*** Input for this task

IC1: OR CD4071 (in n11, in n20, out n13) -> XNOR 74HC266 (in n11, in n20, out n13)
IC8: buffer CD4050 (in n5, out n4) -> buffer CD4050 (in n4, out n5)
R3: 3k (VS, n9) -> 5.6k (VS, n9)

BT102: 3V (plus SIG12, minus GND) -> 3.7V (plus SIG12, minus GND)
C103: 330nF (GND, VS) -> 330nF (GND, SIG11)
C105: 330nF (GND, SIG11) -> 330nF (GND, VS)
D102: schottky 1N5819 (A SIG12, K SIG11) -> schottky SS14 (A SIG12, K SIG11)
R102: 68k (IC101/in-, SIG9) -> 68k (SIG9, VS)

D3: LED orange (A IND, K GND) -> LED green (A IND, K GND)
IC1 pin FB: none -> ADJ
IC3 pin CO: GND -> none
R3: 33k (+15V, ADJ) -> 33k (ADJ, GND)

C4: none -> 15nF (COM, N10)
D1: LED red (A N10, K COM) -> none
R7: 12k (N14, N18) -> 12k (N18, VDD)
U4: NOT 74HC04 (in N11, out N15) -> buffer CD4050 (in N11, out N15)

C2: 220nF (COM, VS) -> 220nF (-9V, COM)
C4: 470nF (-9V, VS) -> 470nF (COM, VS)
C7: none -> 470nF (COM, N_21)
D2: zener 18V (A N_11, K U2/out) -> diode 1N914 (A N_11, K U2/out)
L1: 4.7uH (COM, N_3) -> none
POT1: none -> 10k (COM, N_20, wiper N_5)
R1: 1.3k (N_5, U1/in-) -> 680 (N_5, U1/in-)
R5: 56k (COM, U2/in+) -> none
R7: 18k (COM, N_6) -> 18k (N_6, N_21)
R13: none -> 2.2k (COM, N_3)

******

Give back all the records above exactly as they were written.

IC1: OR CD4071 (in n11, in n20, out n13) -> XNOR 74HC266 (in n11, in n20, out n13)
IC8: buffer CD4050 (in n5, out n4) -> buffer CD4050 (in n4, out n5)
R3: 3k (VS, n9) -> 5.6k (VS, n9)

BT102: 3V (plus SIG12, minus GND) -> 3.7V (plus SIG12, minus GND)
C103: 330nF (GND, VS) -> 330nF (GND, SIG11)
C105: 330nF (GND, SIG11) -> 330nF (GND, VS)
D102: schottky 1N5819 (A SIG12, K SIG11) -> schottky SS14 (A SIG12, K SIG11)
R102: 68k (IC101/in-, SIG9) -> 68k (SIG9, VS)

D3: LED orange (A IND, K GND) -> LED green (A IND, K GND)
IC1 pin FB: none -> ADJ
IC3 pin CO: GND -> none
R3: 33k (+15V, ADJ) -> 33k (ADJ, GND)

C4: none -> 15nF (COM, N10)
D1: LED red (A N10, K COM) -> none
R7: 12k (N14, N18) -> 12k (N18, VDD)
U4: NOT 74HC04 (in N11, out N15) -> buffer CD4050 (in N11, out N15)

C2: 220nF (COM, VS) -> 220nF (-9V, COM)
C4: 470nF (-9V, VS) -> 470nF (COM, VS)
C7: none -> 470nF (COM, N_21)
D2: zener 18V (A N_11, K U2/out) -> diode 1N914 (A N_11, K U2/out)
L1: 4.7uH (COM, N_3) -> none
POT1: none -> 10k (COM, N_20, wiper N_5)
R1: 1.3k (N_5, U1/in-) -> 680 (N_5, U1/in-)
R5: 56k (COM, U2/in+) -> none
R7: 18k (COM, N_6) -> 18k (N_6, N_21)
R13: none -> 2.2k (COM, N_3)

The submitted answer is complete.